- _REQUIREMENT_
From the entries below, retype only the lines from the one with "camera: 20 degrees left, 5 degrees down" through the one with "(506, 383) = (686, 477): yellow", exactly as written.

- _RECORD EXTRACTS_

________________

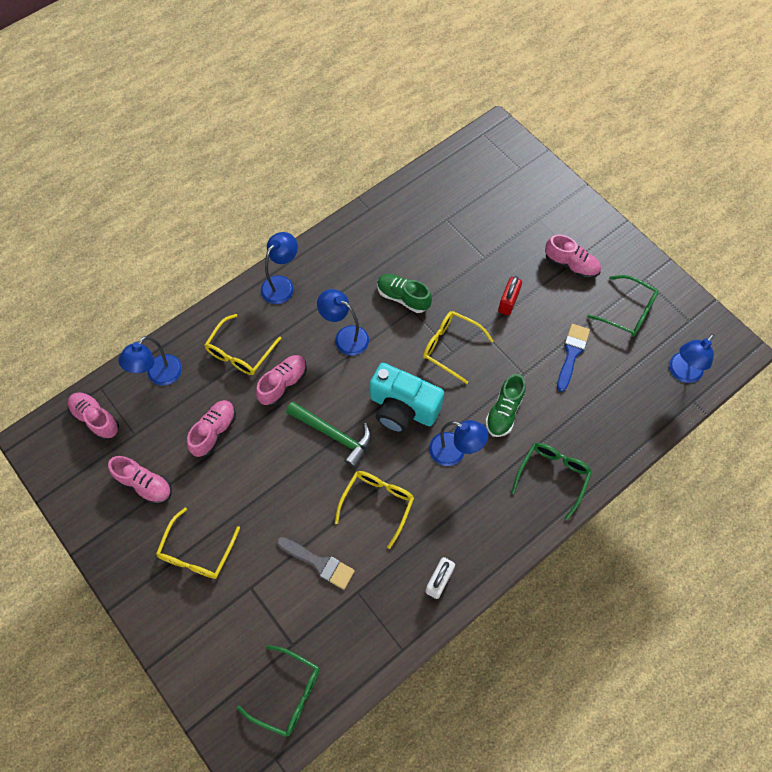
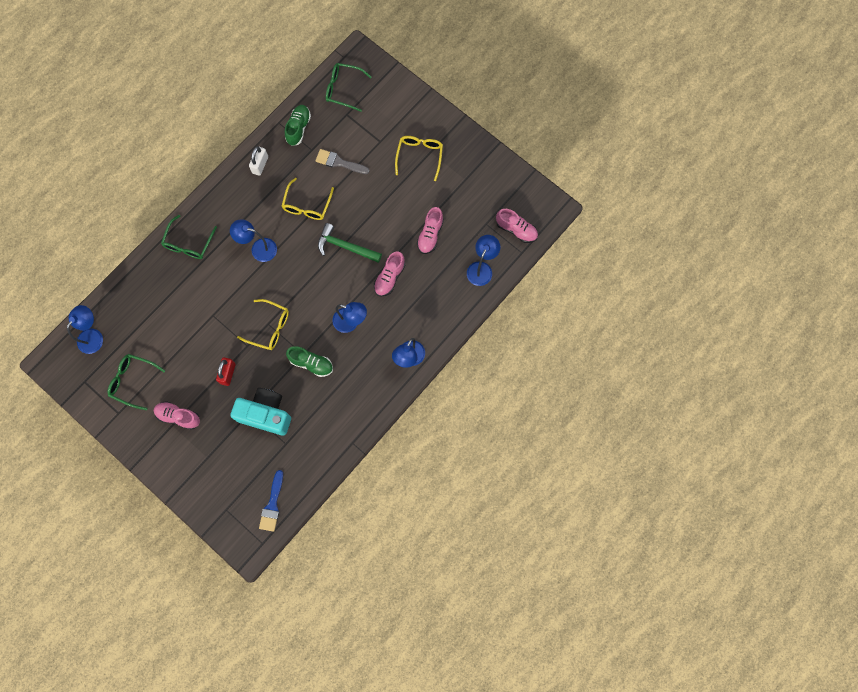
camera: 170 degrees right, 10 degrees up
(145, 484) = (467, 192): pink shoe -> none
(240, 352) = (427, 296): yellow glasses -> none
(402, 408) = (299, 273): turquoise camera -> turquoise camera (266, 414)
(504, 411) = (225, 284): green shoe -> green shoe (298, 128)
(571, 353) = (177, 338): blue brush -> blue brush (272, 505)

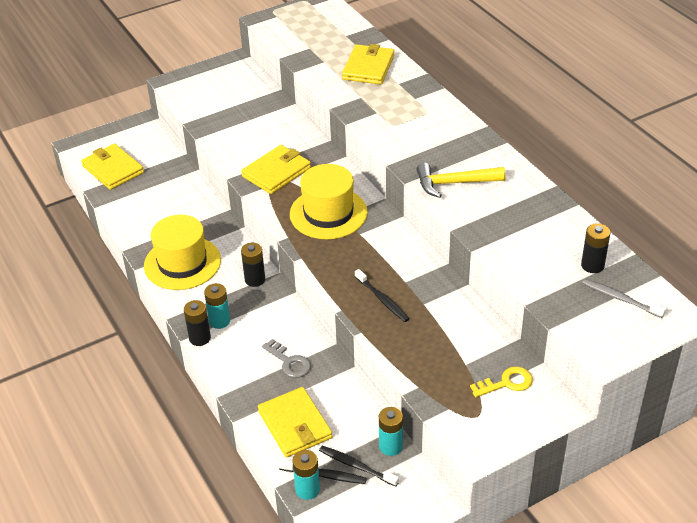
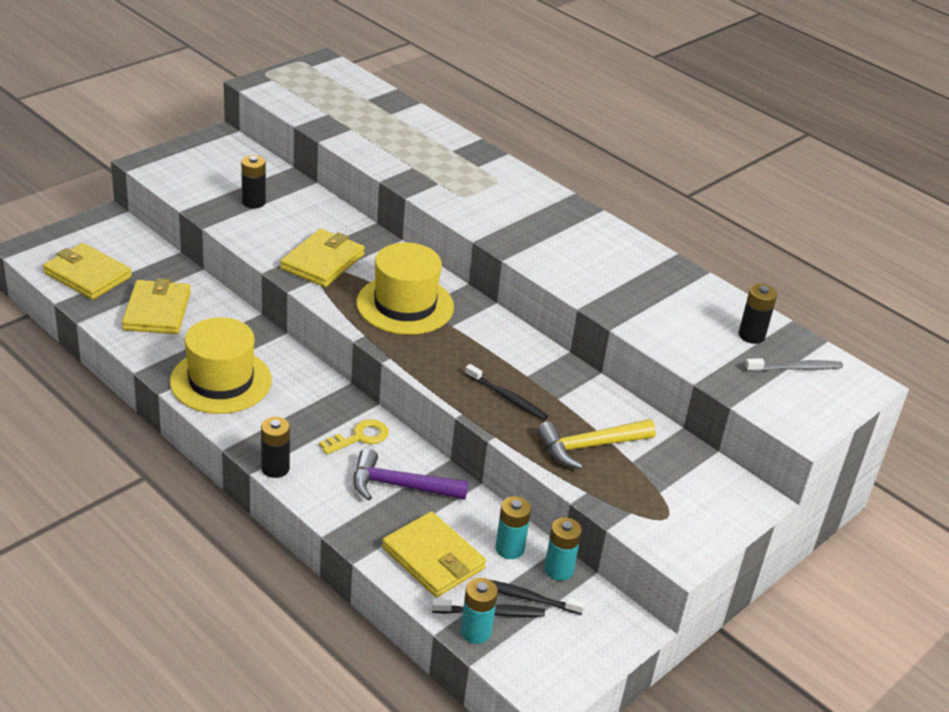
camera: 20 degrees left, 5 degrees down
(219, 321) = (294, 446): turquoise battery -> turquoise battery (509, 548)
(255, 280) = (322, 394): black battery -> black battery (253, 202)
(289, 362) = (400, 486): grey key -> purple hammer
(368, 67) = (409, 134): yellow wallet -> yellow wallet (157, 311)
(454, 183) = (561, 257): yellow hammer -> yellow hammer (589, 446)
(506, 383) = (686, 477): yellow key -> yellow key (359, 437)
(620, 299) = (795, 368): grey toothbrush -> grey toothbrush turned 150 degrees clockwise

________________

- _SOLUTION TO THIS PROBLEM_
camera: 20 degrees left, 5 degrees down
(219, 321) = (294, 446): turquoise battery -> turquoise battery (509, 548)
(255, 280) = (322, 394): black battery -> black battery (253, 202)
(289, 362) = (400, 486): grey key -> purple hammer
(368, 67) = (409, 134): yellow wallet -> yellow wallet (157, 311)
(454, 183) = (561, 257): yellow hammer -> yellow hammer (589, 446)
(506, 383) = (686, 477): yellow key -> yellow key (359, 437)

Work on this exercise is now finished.